EXERCISE: Write out every line of the listing below as a numbered list, skipping blank lines and leaving out the picture lines.

============================================================

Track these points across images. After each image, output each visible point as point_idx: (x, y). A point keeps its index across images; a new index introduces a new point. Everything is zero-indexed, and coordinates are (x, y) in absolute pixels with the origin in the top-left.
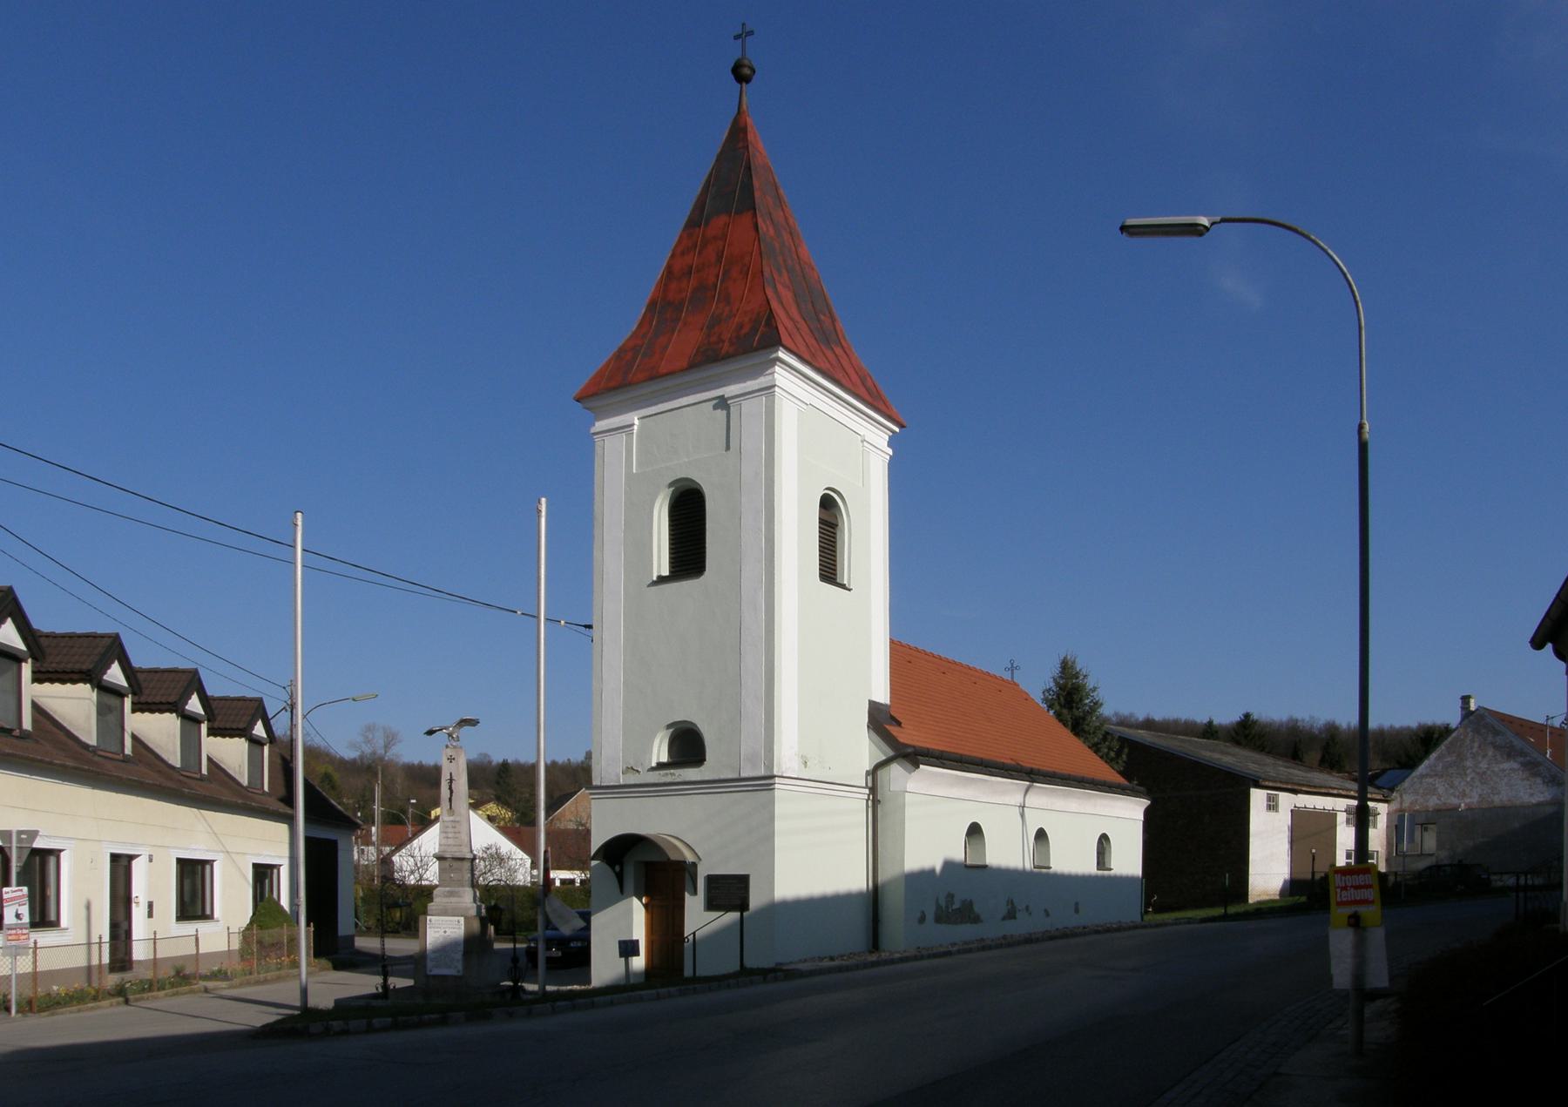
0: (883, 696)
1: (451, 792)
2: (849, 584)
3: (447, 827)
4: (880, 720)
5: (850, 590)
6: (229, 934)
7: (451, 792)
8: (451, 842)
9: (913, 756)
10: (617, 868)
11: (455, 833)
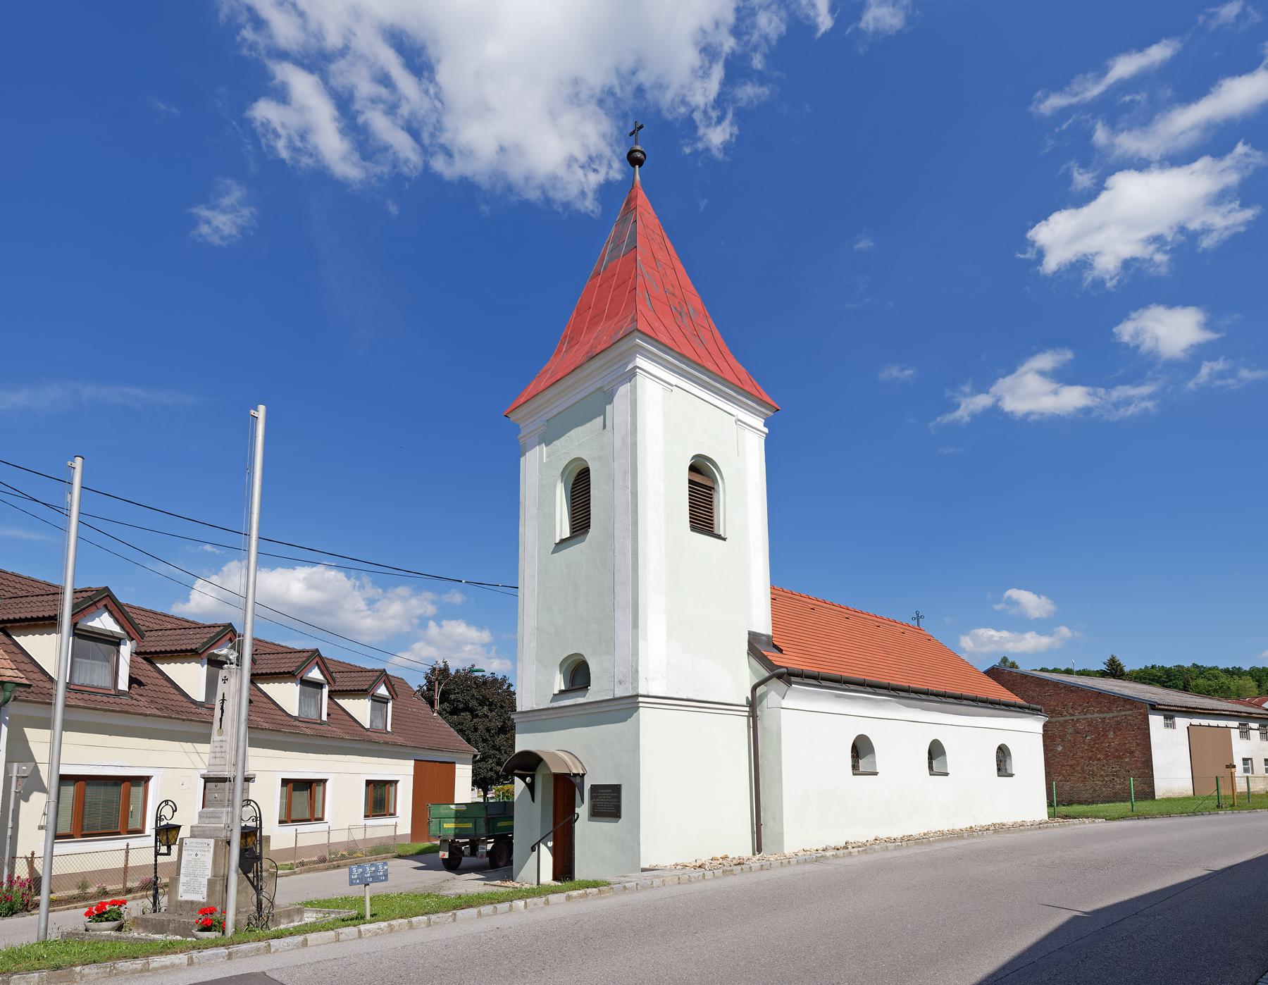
0: (764, 626)
1: (223, 712)
2: (725, 534)
3: (216, 747)
4: (756, 645)
5: (724, 539)
6: (296, 834)
7: (223, 712)
8: (218, 761)
9: (788, 677)
10: (528, 779)
11: (221, 752)
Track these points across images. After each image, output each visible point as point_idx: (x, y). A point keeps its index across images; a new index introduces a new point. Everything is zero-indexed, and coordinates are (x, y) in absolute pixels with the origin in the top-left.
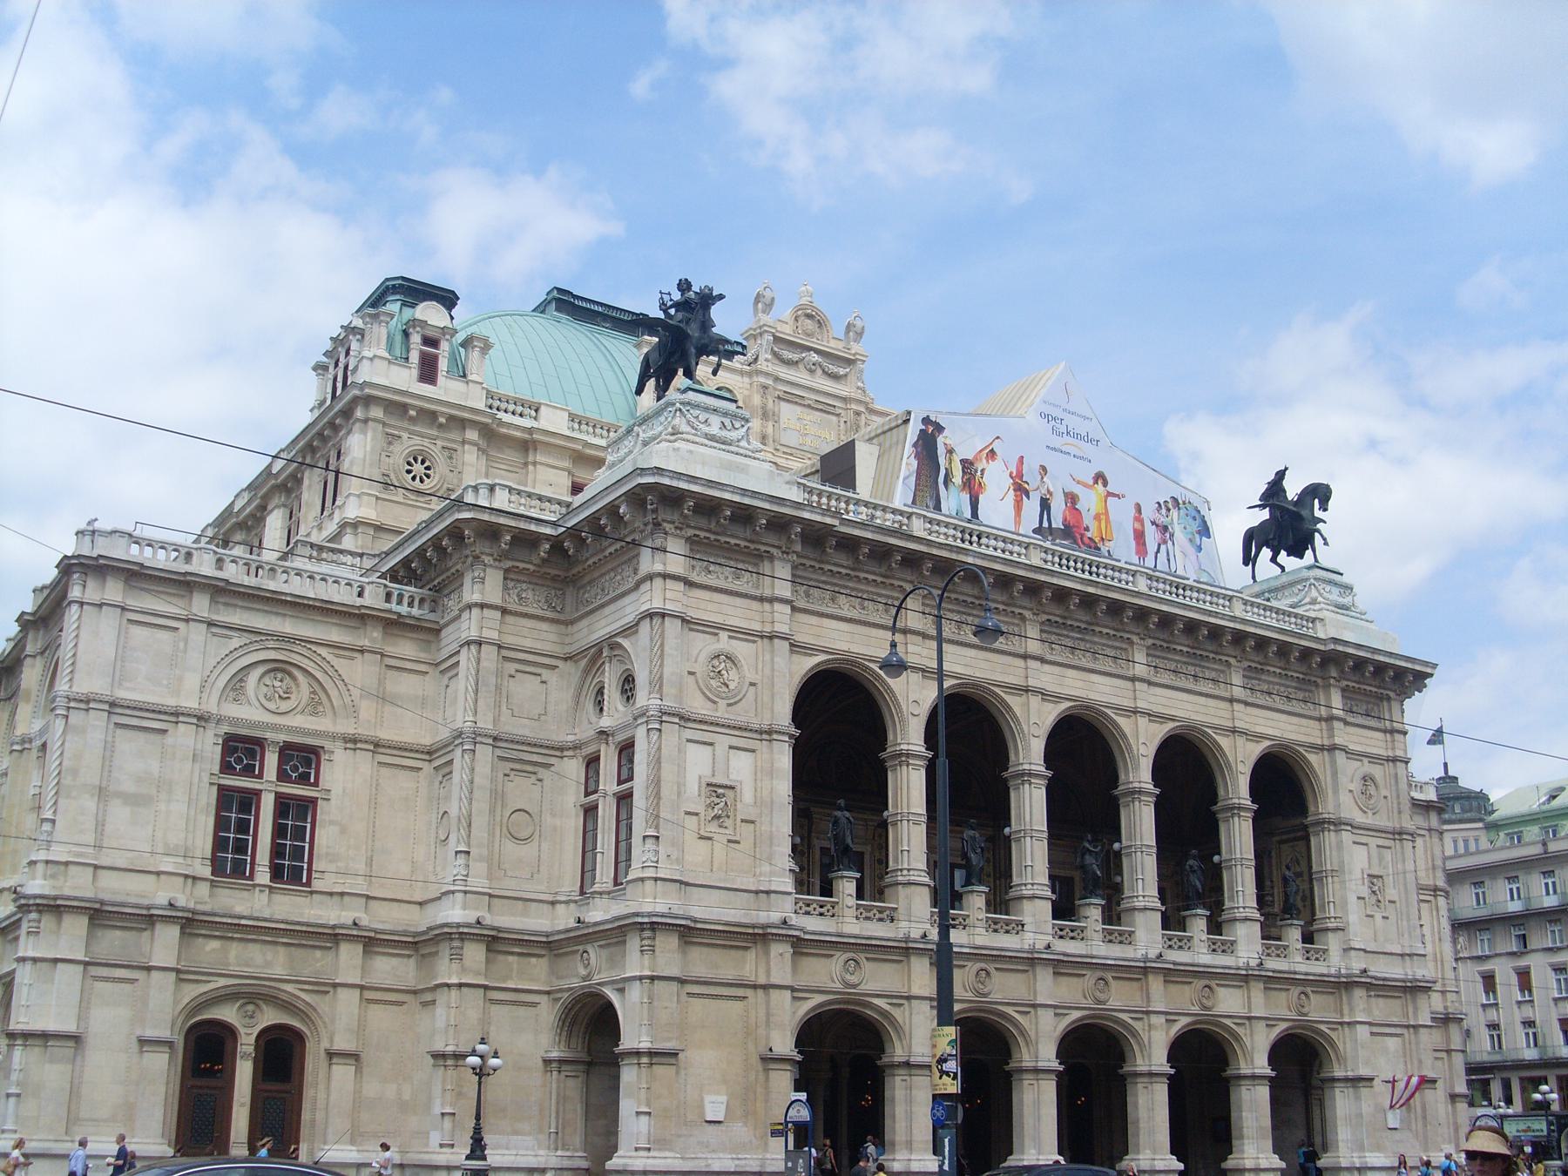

============================================================

CORRECT RESPONSE:
1. Track these points across images. After each image, output each visible point as point_idx: (x, y). A point keeps its index across images; a new index introduces a new point. Everything is zero-indexed, and coordinates are (x, y) in absolute pixels with the origin in the top-left.
2. 0: (883, 696)
3. 1: (451, 792)
4. 2: (849, 584)
5. 3: (447, 827)
6. 4: (880, 720)
7. 5: (850, 590)
8. 6: (229, 934)
9. 7: (451, 792)
10. 8: (451, 842)
11. 9: (913, 756)
12. 10: (617, 868)
13. 11: (455, 833)
14. 0: (764, 626)
15. 1: (223, 712)
16. 2: (725, 534)
17. 3: (216, 747)
18. 4: (756, 645)
19. 5: (724, 539)
20. 6: (296, 834)
21. 7: (223, 712)
22. 8: (218, 761)
23. 9: (788, 677)
24. 10: (528, 779)
25. 11: (221, 752)
26. Track these points across images. After each image, output each visible point as point_idx: (x, y). A point keeps its index across images; a new index introduces a new point. Everything is zero-indexed, and coordinates are (x, y) in absolute pixels with the origin in the top-left.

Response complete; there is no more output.